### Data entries
■ ■ ■ ■ ■ ■ ■
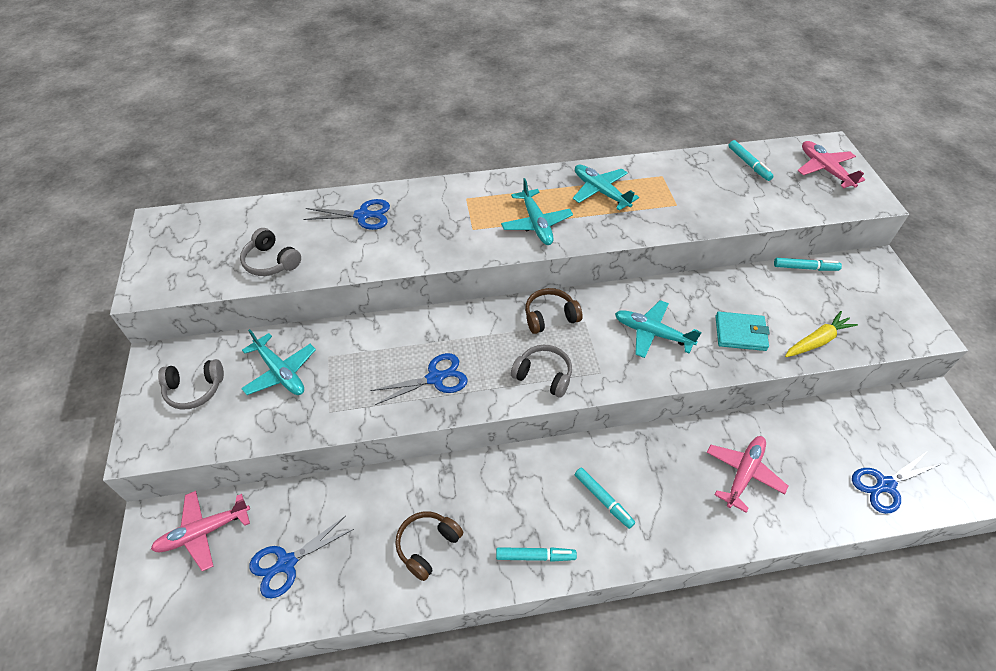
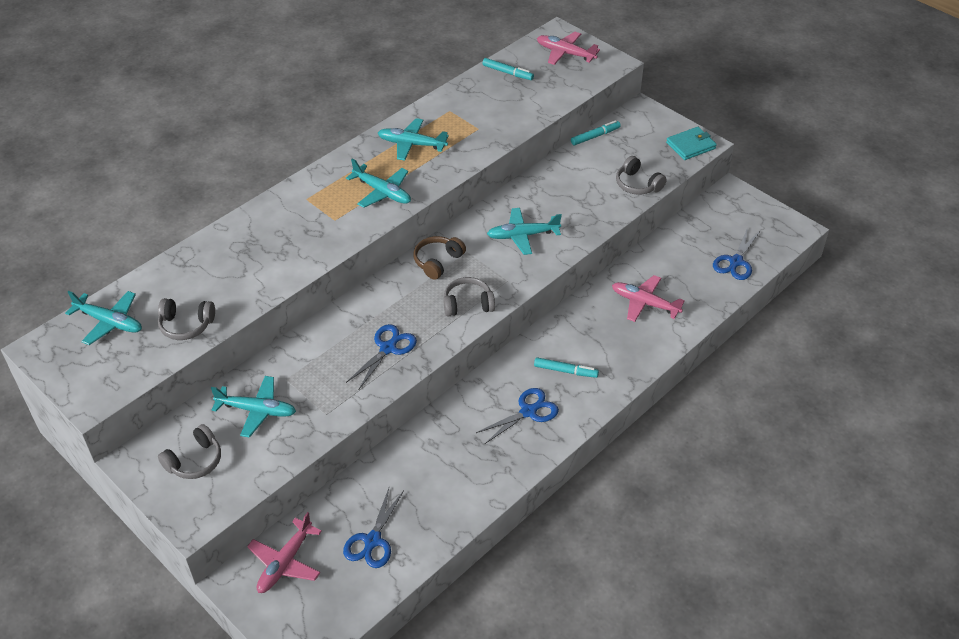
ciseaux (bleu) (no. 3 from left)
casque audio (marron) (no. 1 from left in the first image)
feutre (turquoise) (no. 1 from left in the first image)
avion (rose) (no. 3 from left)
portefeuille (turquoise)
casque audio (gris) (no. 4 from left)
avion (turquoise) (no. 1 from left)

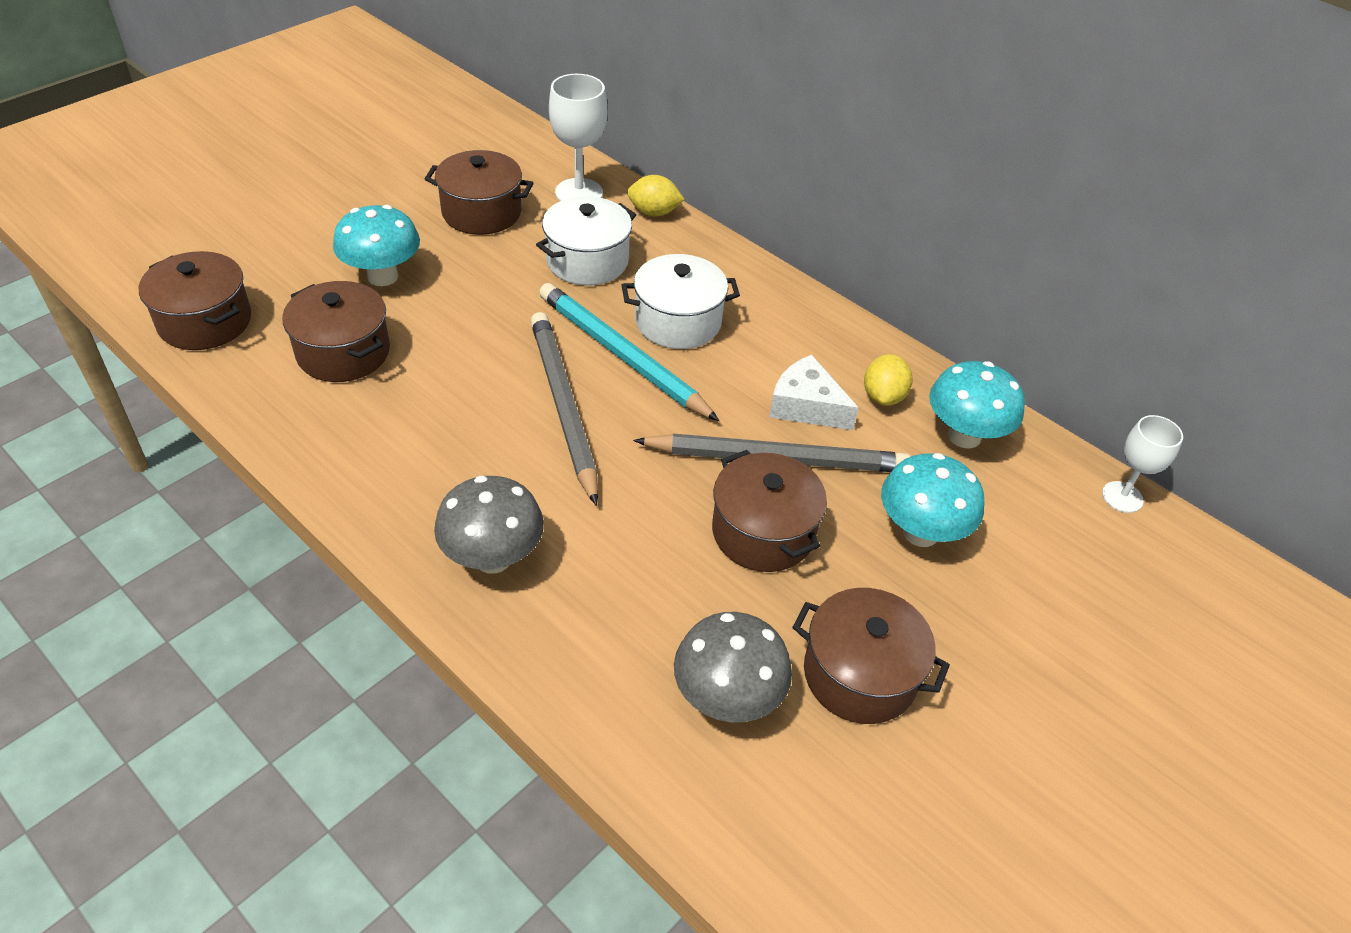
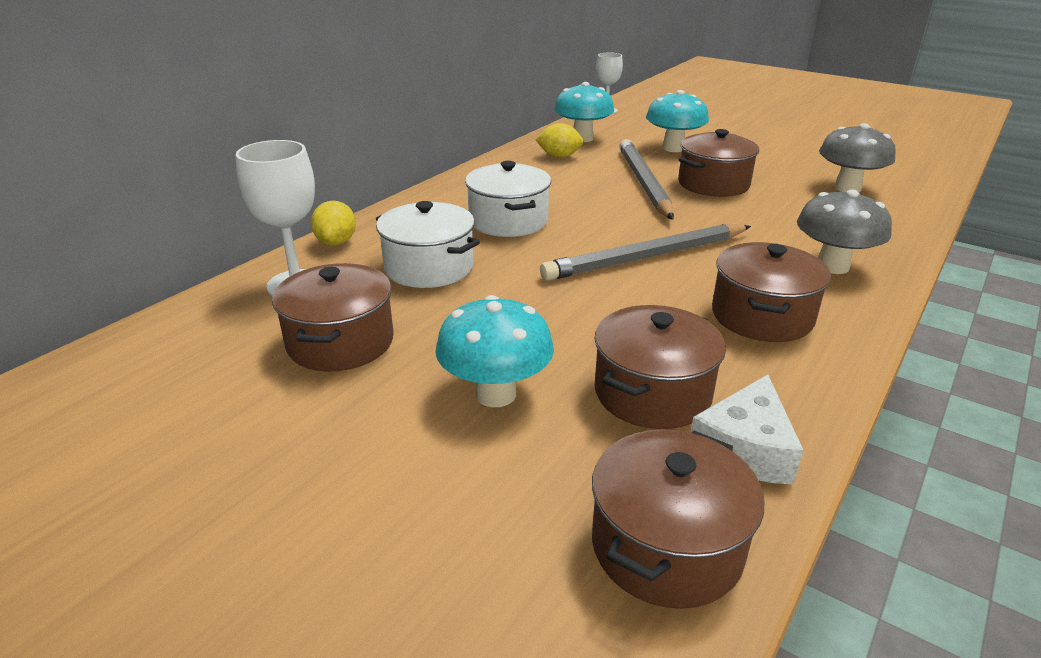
crayon (turquoise)
fromage (blanc)
marmite (marron) (no. 5 from left)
■ ■ ■ ■ ■ ■ ■
### ACTIVITY
Find every line in the records that has the word "audio". Copy those lines.

### PROBLEM SOLUTION
casque audio (marron) (no. 1 from left in the first image)
casque audio (gris) (no. 4 from left)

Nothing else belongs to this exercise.